━━ MATERIAL PROVIDED ━━

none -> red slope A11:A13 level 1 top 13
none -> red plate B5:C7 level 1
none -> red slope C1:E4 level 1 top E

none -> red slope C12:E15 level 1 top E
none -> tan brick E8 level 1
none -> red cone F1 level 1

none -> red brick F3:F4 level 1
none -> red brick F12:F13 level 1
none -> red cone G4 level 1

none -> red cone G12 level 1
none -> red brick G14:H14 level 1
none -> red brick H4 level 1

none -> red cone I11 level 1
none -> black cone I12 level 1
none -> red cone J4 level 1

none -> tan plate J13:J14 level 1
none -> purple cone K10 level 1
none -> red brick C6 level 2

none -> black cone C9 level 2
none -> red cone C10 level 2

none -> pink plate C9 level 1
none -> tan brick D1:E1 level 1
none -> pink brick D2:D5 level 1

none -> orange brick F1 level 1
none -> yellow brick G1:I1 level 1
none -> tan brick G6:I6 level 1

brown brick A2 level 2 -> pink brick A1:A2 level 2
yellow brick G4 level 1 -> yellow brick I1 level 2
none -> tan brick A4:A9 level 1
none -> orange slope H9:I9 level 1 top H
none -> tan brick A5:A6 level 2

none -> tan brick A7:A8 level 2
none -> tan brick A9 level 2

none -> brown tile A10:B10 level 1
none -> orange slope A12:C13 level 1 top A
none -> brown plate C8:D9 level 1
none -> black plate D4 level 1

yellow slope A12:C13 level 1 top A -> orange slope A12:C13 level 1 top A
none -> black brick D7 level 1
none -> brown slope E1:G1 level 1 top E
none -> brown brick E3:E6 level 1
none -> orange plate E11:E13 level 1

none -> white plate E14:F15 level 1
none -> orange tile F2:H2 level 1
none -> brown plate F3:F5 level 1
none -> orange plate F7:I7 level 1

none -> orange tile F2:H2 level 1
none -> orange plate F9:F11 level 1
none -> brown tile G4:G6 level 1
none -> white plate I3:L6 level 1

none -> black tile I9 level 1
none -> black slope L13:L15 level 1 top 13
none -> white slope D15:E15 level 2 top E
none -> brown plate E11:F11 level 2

━━━

WHAT IS BEING ASKED: All lines in the records above with "brown" need to be found and copied.

RESPONSE TO THE TASK:
brown brick A2 level 2 -> pink brick A1:A2 level 2
none -> brown tile A10:B10 level 1
none -> brown plate C8:D9 level 1
none -> brown slope E1:G1 level 1 top E
none -> brown brick E3:E6 level 1
none -> brown plate F3:F5 level 1
none -> brown tile G4:G6 level 1
none -> brown plate E11:F11 level 2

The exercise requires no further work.